**Dataset records:**

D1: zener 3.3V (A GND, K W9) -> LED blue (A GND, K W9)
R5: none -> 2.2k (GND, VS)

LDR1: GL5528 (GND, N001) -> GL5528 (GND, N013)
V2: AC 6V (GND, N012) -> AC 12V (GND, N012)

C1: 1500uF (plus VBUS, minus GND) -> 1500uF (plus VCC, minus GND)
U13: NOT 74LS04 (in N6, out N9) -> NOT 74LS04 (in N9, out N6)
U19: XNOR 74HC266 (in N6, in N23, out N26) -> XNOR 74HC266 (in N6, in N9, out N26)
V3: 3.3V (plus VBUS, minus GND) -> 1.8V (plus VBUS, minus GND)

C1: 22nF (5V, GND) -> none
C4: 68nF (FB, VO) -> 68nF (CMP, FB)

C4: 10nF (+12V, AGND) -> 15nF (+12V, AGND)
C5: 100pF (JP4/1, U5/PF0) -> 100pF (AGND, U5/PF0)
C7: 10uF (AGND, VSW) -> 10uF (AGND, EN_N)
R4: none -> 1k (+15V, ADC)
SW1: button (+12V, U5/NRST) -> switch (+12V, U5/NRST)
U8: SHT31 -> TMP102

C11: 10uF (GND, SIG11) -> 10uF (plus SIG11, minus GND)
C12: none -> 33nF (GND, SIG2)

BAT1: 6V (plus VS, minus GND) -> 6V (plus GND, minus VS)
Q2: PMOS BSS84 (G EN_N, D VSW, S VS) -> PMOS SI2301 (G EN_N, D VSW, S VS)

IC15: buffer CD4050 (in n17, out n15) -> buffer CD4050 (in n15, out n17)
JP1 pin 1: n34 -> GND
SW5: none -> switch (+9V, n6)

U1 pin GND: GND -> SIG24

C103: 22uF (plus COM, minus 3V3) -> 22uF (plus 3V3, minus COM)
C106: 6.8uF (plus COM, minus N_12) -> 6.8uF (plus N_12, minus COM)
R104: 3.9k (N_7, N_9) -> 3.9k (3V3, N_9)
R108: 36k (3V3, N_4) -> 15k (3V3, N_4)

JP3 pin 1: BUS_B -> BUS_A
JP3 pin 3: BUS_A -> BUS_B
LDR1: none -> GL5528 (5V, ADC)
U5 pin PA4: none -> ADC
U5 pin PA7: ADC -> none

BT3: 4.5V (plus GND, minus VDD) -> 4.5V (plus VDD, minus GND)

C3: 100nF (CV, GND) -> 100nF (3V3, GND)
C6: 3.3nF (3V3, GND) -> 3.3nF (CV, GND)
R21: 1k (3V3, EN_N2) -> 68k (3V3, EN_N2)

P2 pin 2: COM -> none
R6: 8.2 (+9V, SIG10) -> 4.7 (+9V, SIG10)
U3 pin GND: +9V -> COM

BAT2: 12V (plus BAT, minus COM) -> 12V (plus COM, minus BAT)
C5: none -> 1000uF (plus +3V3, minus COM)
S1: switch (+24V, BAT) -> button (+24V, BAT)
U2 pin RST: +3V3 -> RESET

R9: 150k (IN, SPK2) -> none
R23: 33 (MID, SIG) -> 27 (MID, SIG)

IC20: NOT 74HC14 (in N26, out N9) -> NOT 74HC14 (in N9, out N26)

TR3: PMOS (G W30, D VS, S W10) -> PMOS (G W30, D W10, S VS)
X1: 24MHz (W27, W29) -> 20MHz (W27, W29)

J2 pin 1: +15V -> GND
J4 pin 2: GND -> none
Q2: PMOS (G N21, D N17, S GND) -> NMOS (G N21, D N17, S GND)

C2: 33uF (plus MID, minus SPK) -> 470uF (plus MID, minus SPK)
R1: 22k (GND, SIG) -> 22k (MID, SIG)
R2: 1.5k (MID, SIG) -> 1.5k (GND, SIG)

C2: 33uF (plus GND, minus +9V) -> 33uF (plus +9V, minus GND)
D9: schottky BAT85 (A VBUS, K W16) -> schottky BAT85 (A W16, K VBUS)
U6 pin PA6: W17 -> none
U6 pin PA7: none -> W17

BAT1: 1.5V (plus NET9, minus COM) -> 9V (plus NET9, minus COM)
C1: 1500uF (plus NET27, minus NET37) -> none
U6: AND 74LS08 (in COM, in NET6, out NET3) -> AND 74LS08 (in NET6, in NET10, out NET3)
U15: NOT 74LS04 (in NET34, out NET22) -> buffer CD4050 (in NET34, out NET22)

**What to work on:**
A verbatim copy of the records above should be returned.

**Answer section:**
D1: zener 3.3V (A GND, K W9) -> LED blue (A GND, K W9)
R5: none -> 2.2k (GND, VS)

LDR1: GL5528 (GND, N001) -> GL5528 (GND, N013)
V2: AC 6V (GND, N012) -> AC 12V (GND, N012)

C1: 1500uF (plus VBUS, minus GND) -> 1500uF (plus VCC, minus GND)
U13: NOT 74LS04 (in N6, out N9) -> NOT 74LS04 (in N9, out N6)
U19: XNOR 74HC266 (in N6, in N23, out N26) -> XNOR 74HC266 (in N6, in N9, out N26)
V3: 3.3V (plus VBUS, minus GND) -> 1.8V (plus VBUS, minus GND)

C1: 22nF (5V, GND) -> none
C4: 68nF (FB, VO) -> 68nF (CMP, FB)

C4: 10nF (+12V, AGND) -> 15nF (+12V, AGND)
C5: 100pF (JP4/1, U5/PF0) -> 100pF (AGND, U5/PF0)
C7: 10uF (AGND, VSW) -> 10uF (AGND, EN_N)
R4: none -> 1k (+15V, ADC)
SW1: button (+12V, U5/NRST) -> switch (+12V, U5/NRST)
U8: SHT31 -> TMP102

C11: 10uF (GND, SIG11) -> 10uF (plus SIG11, minus GND)
C12: none -> 33nF (GND, SIG2)

BAT1: 6V (plus VS, minus GND) -> 6V (plus GND, minus VS)
Q2: PMOS BSS84 (G EN_N, D VSW, S VS) -> PMOS SI2301 (G EN_N, D VSW, S VS)

IC15: buffer CD4050 (in n17, out n15) -> buffer CD4050 (in n15, out n17)
JP1 pin 1: n34 -> GND
SW5: none -> switch (+9V, n6)

U1 pin GND: GND -> SIG24

C103: 22uF (plus COM, minus 3V3) -> 22uF (plus 3V3, minus COM)
C106: 6.8uF (plus COM, minus N_12) -> 6.8uF (plus N_12, minus COM)
R104: 3.9k (N_7, N_9) -> 3.9k (3V3, N_9)
R108: 36k (3V3, N_4) -> 15k (3V3, N_4)

JP3 pin 1: BUS_B -> BUS_A
JP3 pin 3: BUS_A -> BUS_B
LDR1: none -> GL5528 (5V, ADC)
U5 pin PA4: none -> ADC
U5 pin PA7: ADC -> none

BT3: 4.5V (plus GND, minus VDD) -> 4.5V (plus VDD, minus GND)

C3: 100nF (CV, GND) -> 100nF (3V3, GND)
C6: 3.3nF (3V3, GND) -> 3.3nF (CV, GND)
R21: 1k (3V3, EN_N2) -> 68k (3V3, EN_N2)

P2 pin 2: COM -> none
R6: 8.2 (+9V, SIG10) -> 4.7 (+9V, SIG10)
U3 pin GND: +9V -> COM

BAT2: 12V (plus BAT, minus COM) -> 12V (plus COM, minus BAT)
C5: none -> 1000uF (plus +3V3, minus COM)
S1: switch (+24V, BAT) -> button (+24V, BAT)
U2 pin RST: +3V3 -> RESET

R9: 150k (IN, SPK2) -> none
R23: 33 (MID, SIG) -> 27 (MID, SIG)

IC20: NOT 74HC14 (in N26, out N9) -> NOT 74HC14 (in N9, out N26)

TR3: PMOS (G W30, D VS, S W10) -> PMOS (G W30, D W10, S VS)
X1: 24MHz (W27, W29) -> 20MHz (W27, W29)

J2 pin 1: +15V -> GND
J4 pin 2: GND -> none
Q2: PMOS (G N21, D N17, S GND) -> NMOS (G N21, D N17, S GND)

C2: 33uF (plus MID, minus SPK) -> 470uF (plus MID, minus SPK)
R1: 22k (GND, SIG) -> 22k (MID, SIG)
R2: 1.5k (MID, SIG) -> 1.5k (GND, SIG)

C2: 33uF (plus GND, minus +9V) -> 33uF (plus +9V, minus GND)
D9: schottky BAT85 (A VBUS, K W16) -> schottky BAT85 (A W16, K VBUS)
U6 pin PA6: W17 -> none
U6 pin PA7: none -> W17

BAT1: 1.5V (plus NET9, minus COM) -> 9V (plus NET9, minus COM)
C1: 1500uF (plus NET27, minus NET37) -> none
U6: AND 74LS08 (in COM, in NET6, out NET3) -> AND 74LS08 (in NET6, in NET10, out NET3)
U15: NOT 74LS04 (in NET34, out NET22) -> buffer CD4050 (in NET34, out NET22)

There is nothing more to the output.